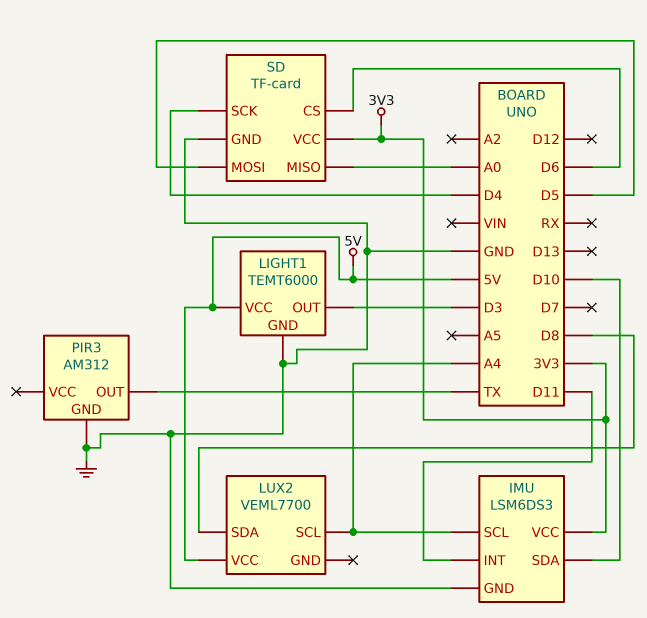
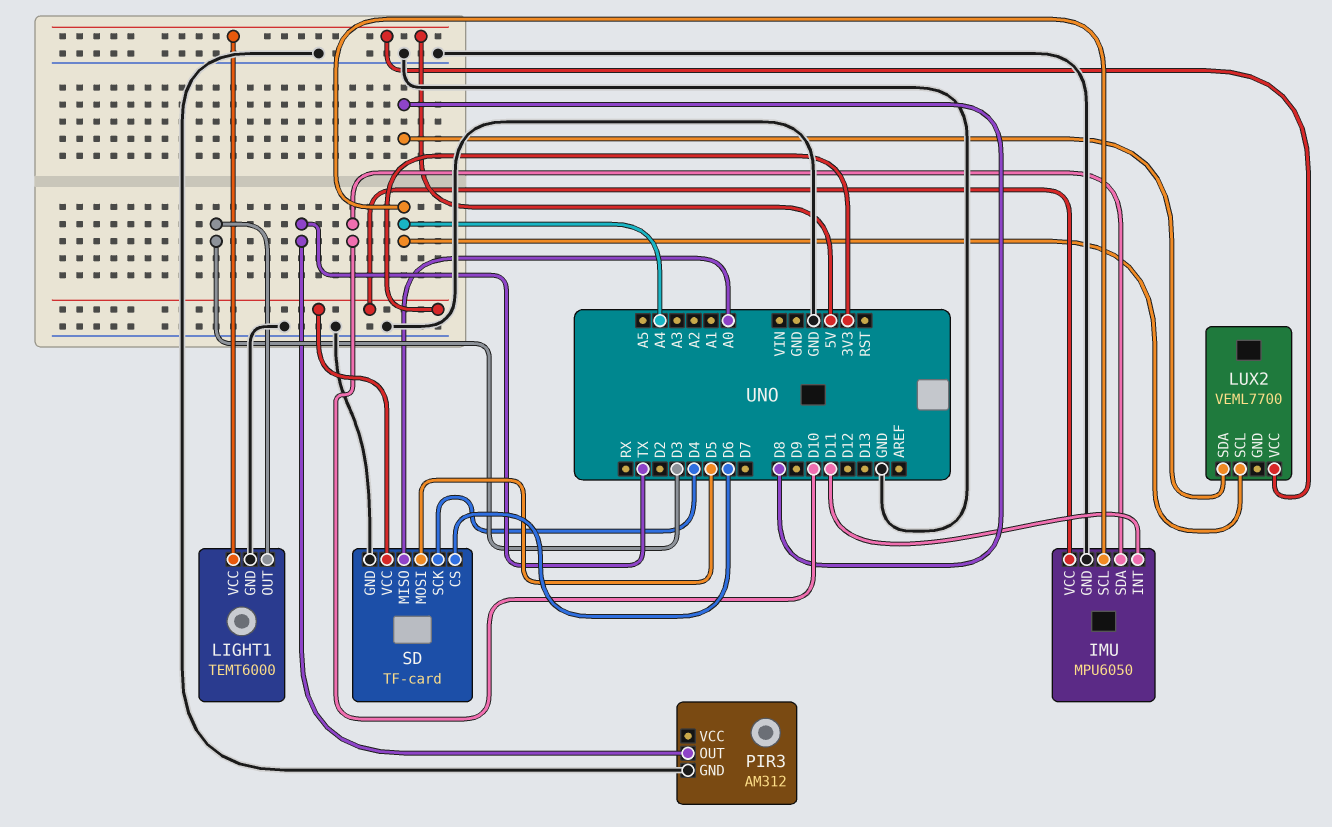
IMU: LSM6DS3 -> MPU6050

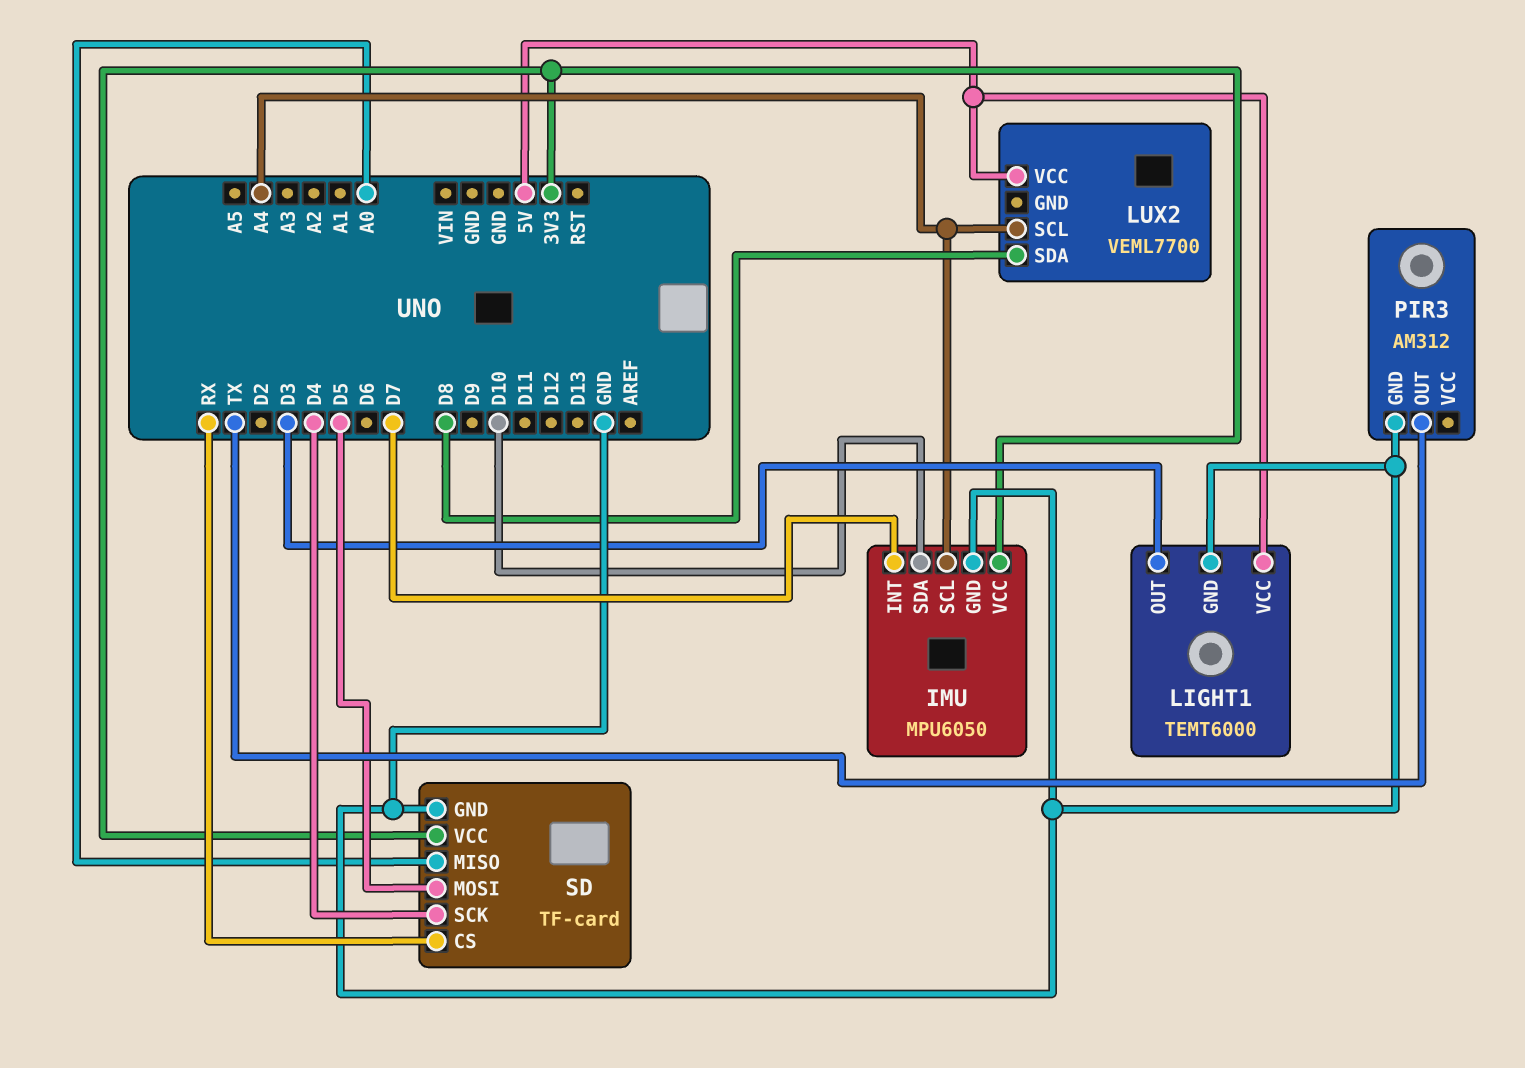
IMU pin INT: D11 -> D7
SD pin CS: D6 -> RX

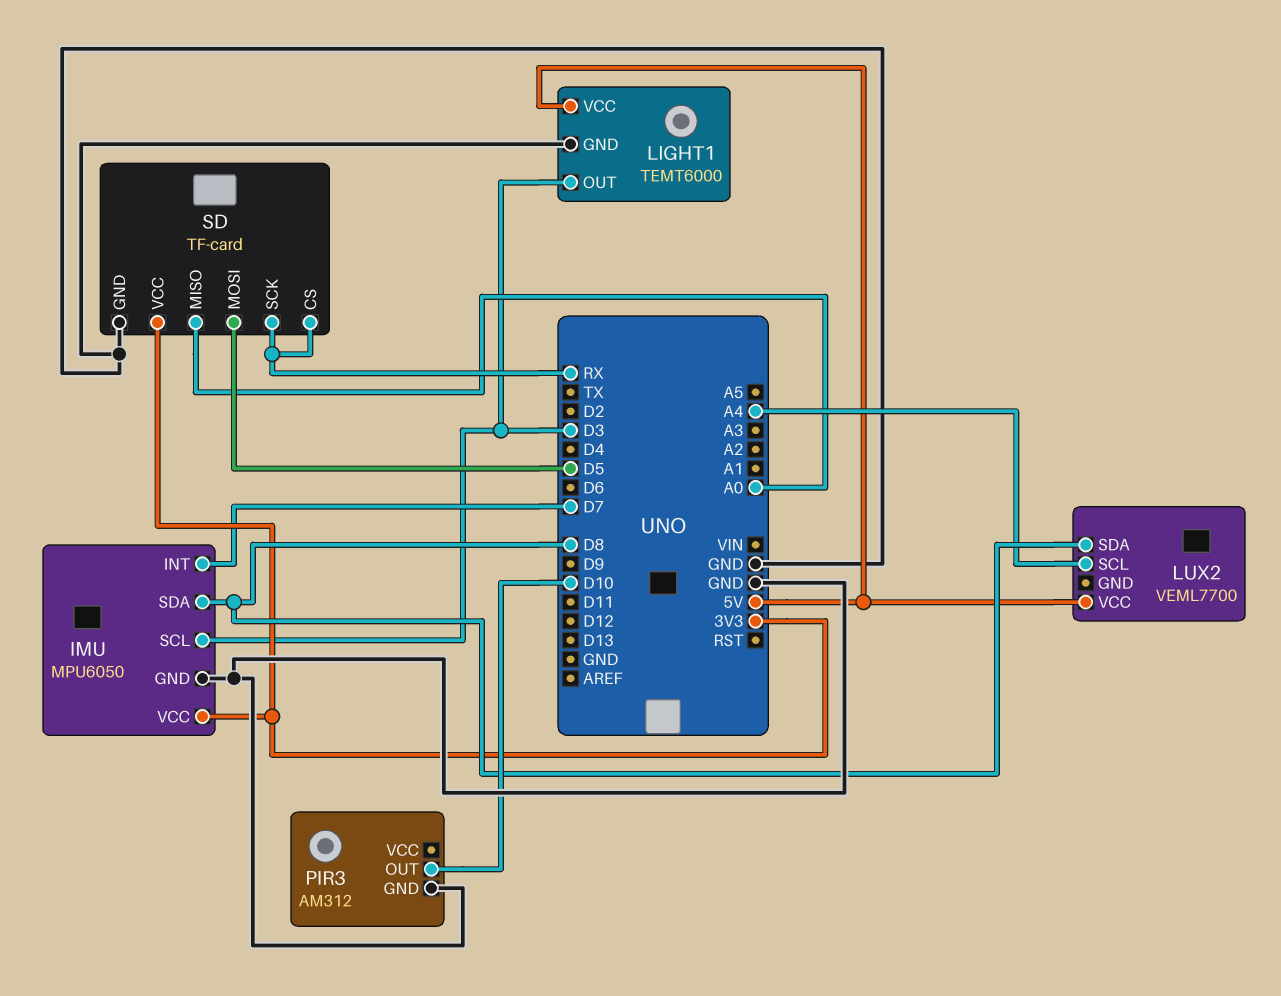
IMU pin SCL: A4 -> D3
IMU pin SDA: D10 -> D8
PIR3 pin OUT: TX -> D10
SD pin SCK: D4 -> RX

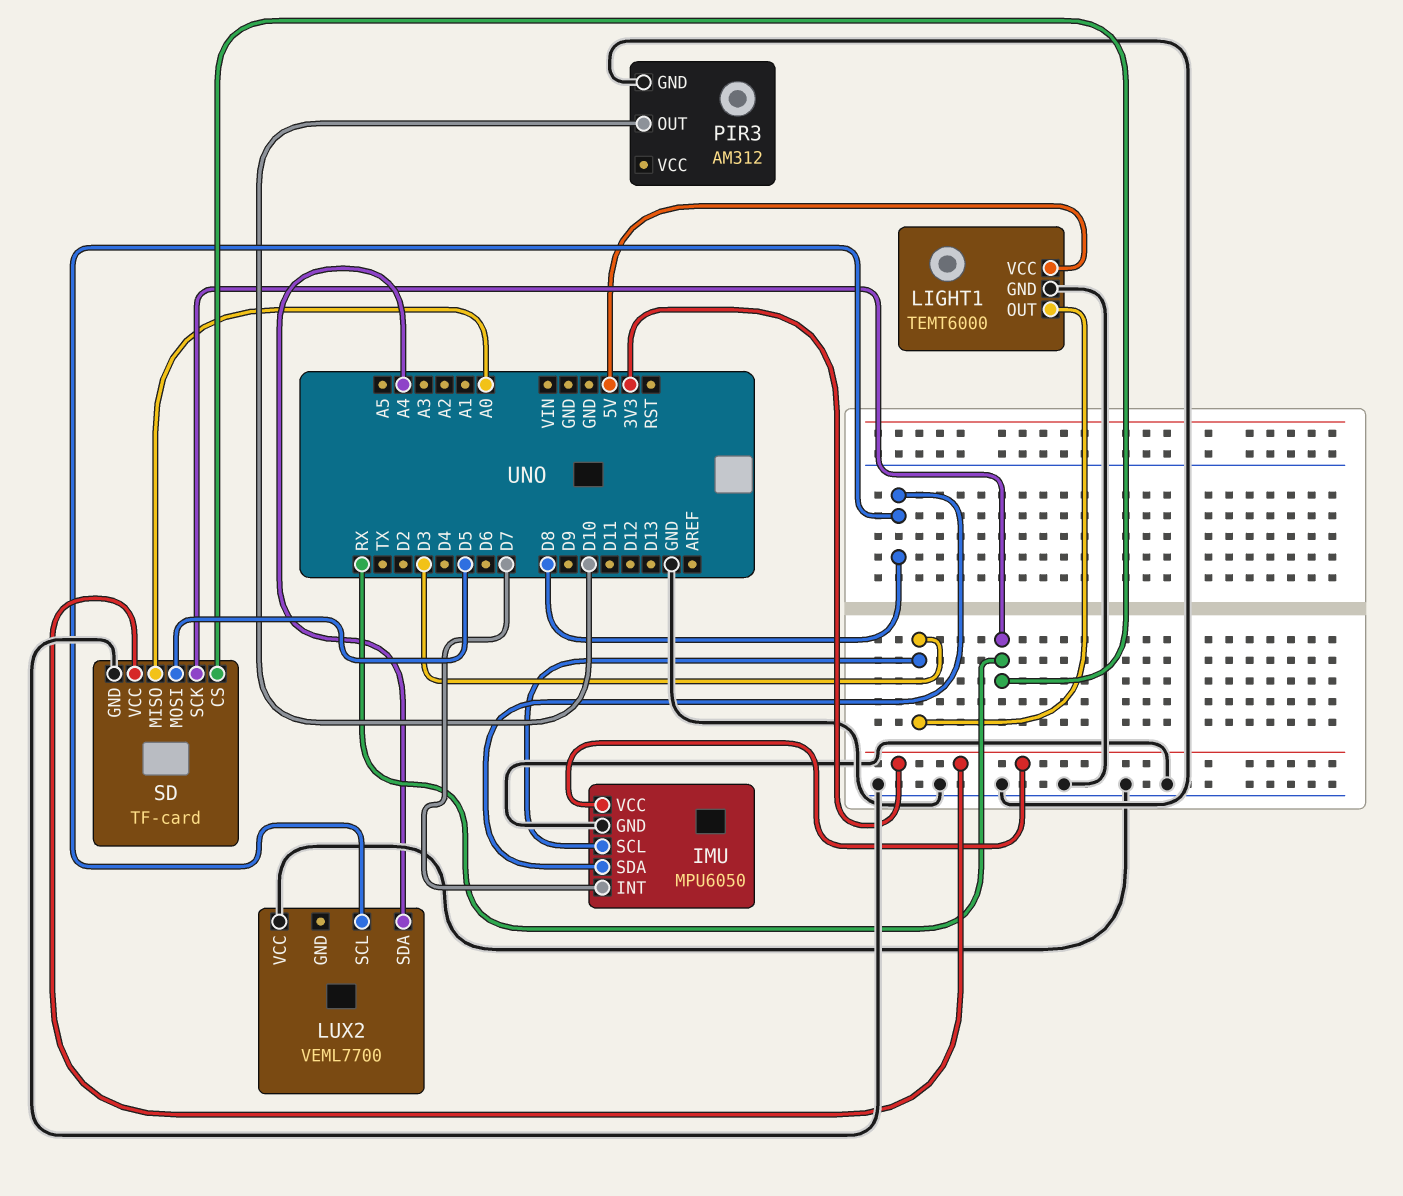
LUX2 pin SCL: A4 -> D8
LUX2 pin SDA: D8 -> A4
LUX2 pin VCC: 5V -> GND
────
### Task details
Only text belongs in the copy: repeat each line of the data exactly and leave out the pictures.

### Answer section
IMU: LSM6DS3 -> MPU6050

IMU pin INT: D11 -> D7
SD pin CS: D6 -> RX

IMU pin SCL: A4 -> D3
IMU pin SDA: D10 -> D8
PIR3 pin OUT: TX -> D10
SD pin SCK: D4 -> RX

LUX2 pin SCL: A4 -> D8
LUX2 pin SDA: D8 -> A4
LUX2 pin VCC: 5V -> GND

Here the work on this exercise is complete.